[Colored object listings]

════════════════

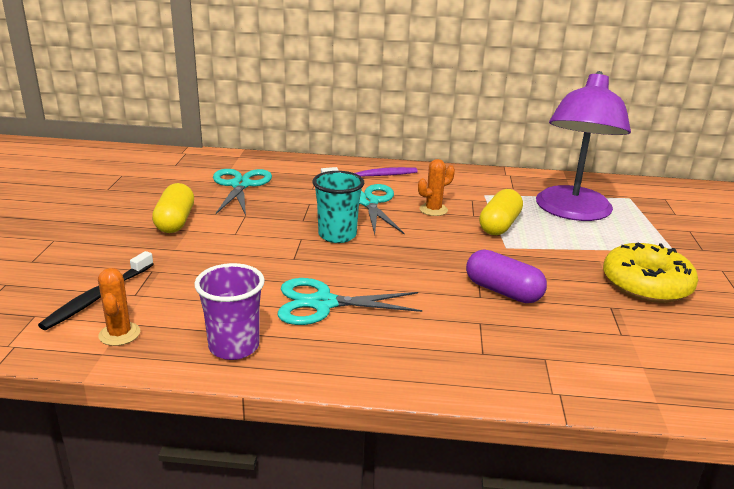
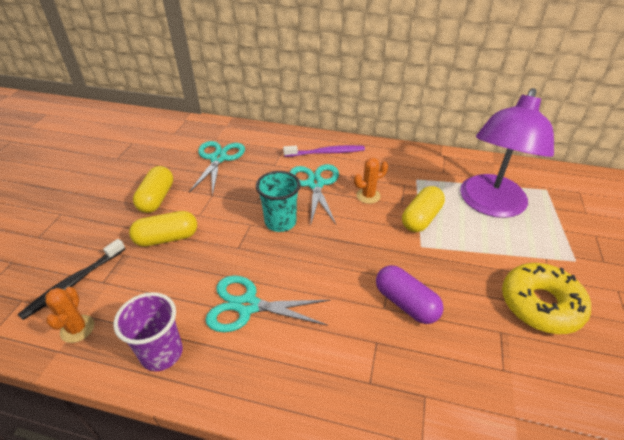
camera: 10 degrees right, 15 degrees up
none -> yellow capsule [129,211,197,247]

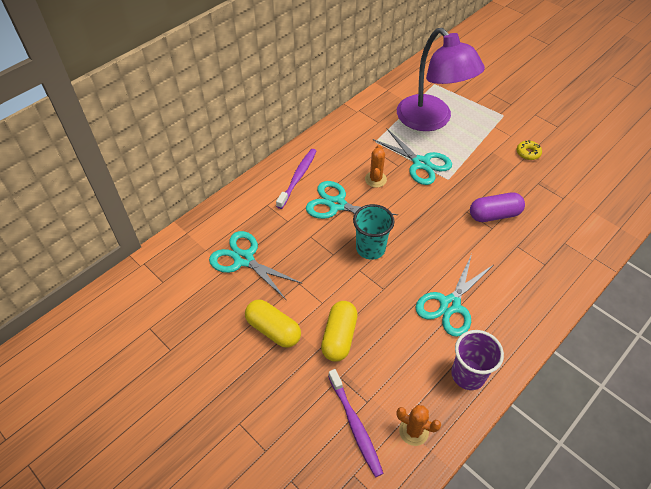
camera: 60 degrees left, 10 degrees up
black toothbrush [18,239,125,320] -> purple toothbrush [328,369,384,477]
yellow capsule [402,186,445,232] -> turquoise scissors [372,129,452,185]
yellow donut [502,263,591,334] -> yellow donut [516,140,542,160], size x0.45

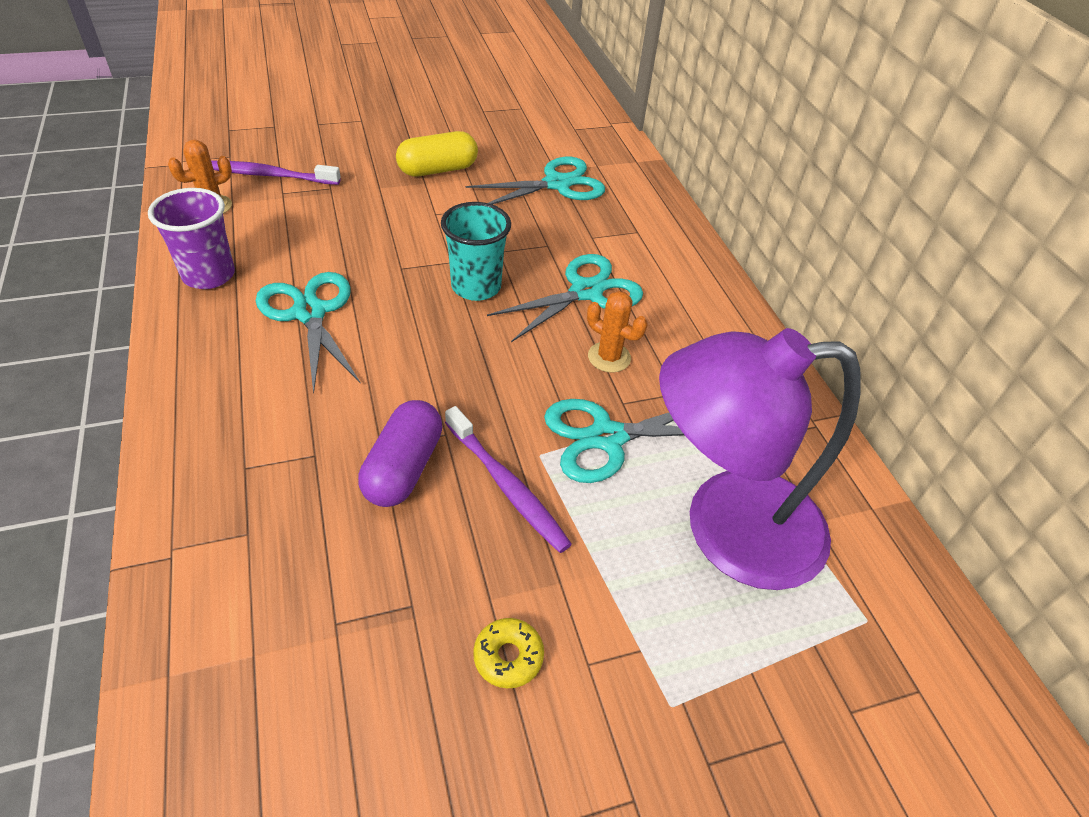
camera: 115 degrees right, 5 degrees down
purple toothbrush [276,149,317,209] -> purple toothbrush moved to [445,406,572,553]
yellow capsule [321,301,357,362] -> none

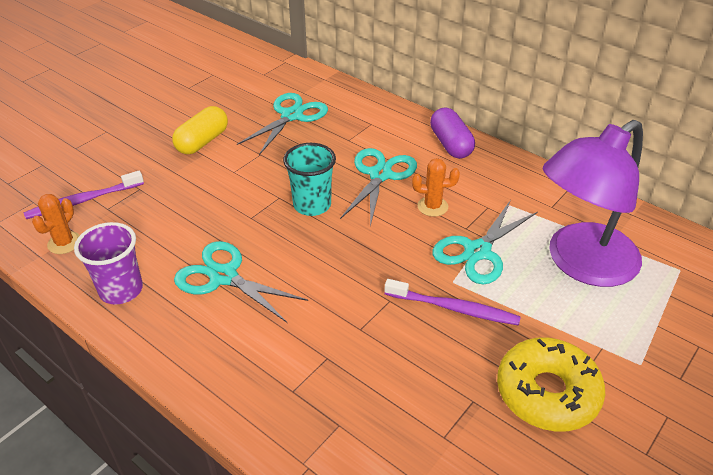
camera: 30 degrees left, 5 degrees down
purple capsule [358,400,442,507] -> purple capsule moved to [430,108,475,159]
yellow donut [473,618,544,688] -> yellow donut [497,337,605,432], size x2.23

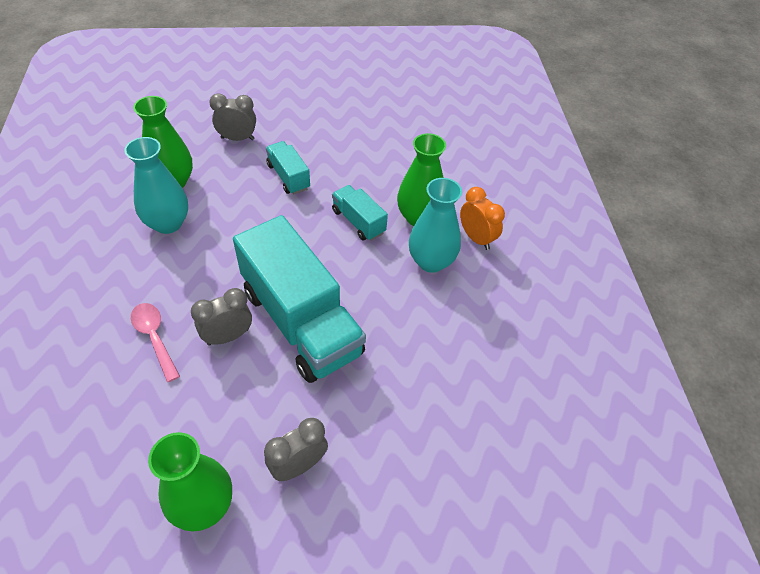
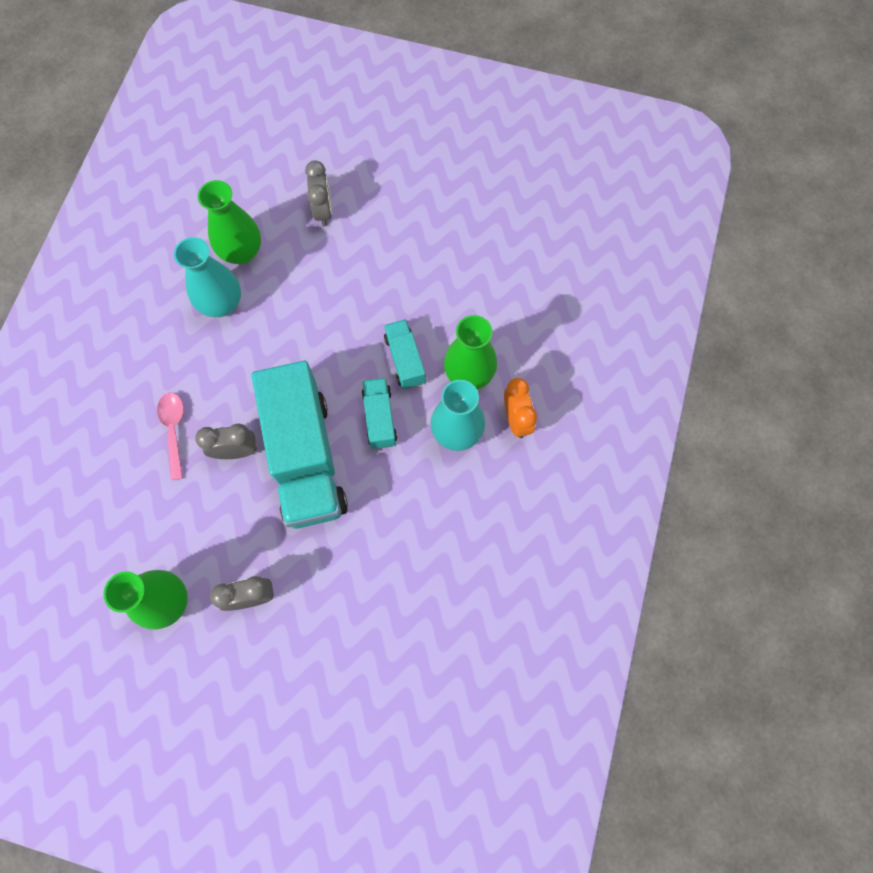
camera: 25 degrees right, 20 degrees up
grey clock [209,93,256,141] -> grey clock turned 60 degrees clockwise [305,160,332,226]
turquoise truck [266,141,310,194] -> turquoise truck moved to [362,378,397,449]

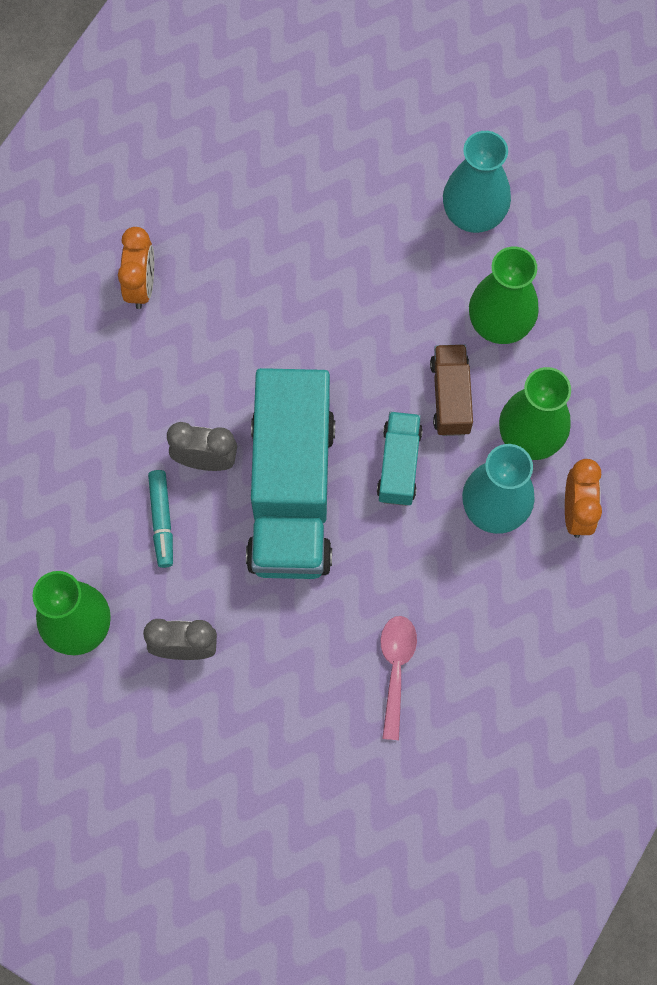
camera: 15 degrees right, 0 degrees up
pink spoon [157,393,184,480] -> pink spoon moved to [380,616,417,740]
turquoise vase [174,237,241,317] -> turquoise vase moved to [443,131,511,233]
green vase [198,180,261,264] -> green vase moved to [469,247,539,344]
grey clock [305,160,332,226] -> none
turquoise truck [384,319,426,389] -> brown truck [430,344,473,436]
none -> orange clock [118,227,154,309]
none -> turquoise marker [148,470,173,568]

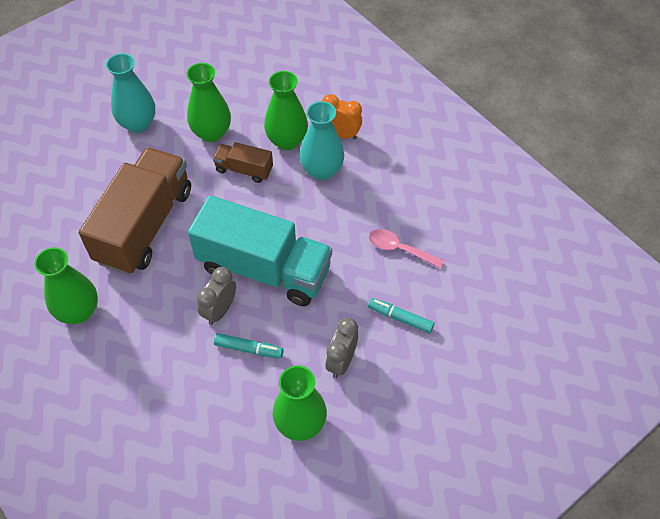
camera: 70 degrees left, 15 degrees down
orange clock [118,227,154,309] -> green vase [34,247,98,324]
turquoise truck [377,412,423,506] -> none
none -> brown truck [79,147,191,275]
none -> turquoise marker [368,298,434,333]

════════════════

* _WORK TO COMPLETE_: Which lines of the data hold the string "yellow"? Return each of them.

* _EXERCISE RESPONSE_:
none -> yellow capsule [129,211,197,247]
yellow capsule [402,186,445,232] -> turquoise scissors [372,129,452,185]
yellow donut [502,263,591,334] -> yellow donut [516,140,542,160], size x0.45
yellow capsule [321,301,357,362] -> none
yellow donut [473,618,544,688] -> yellow donut [497,337,605,432], size x2.23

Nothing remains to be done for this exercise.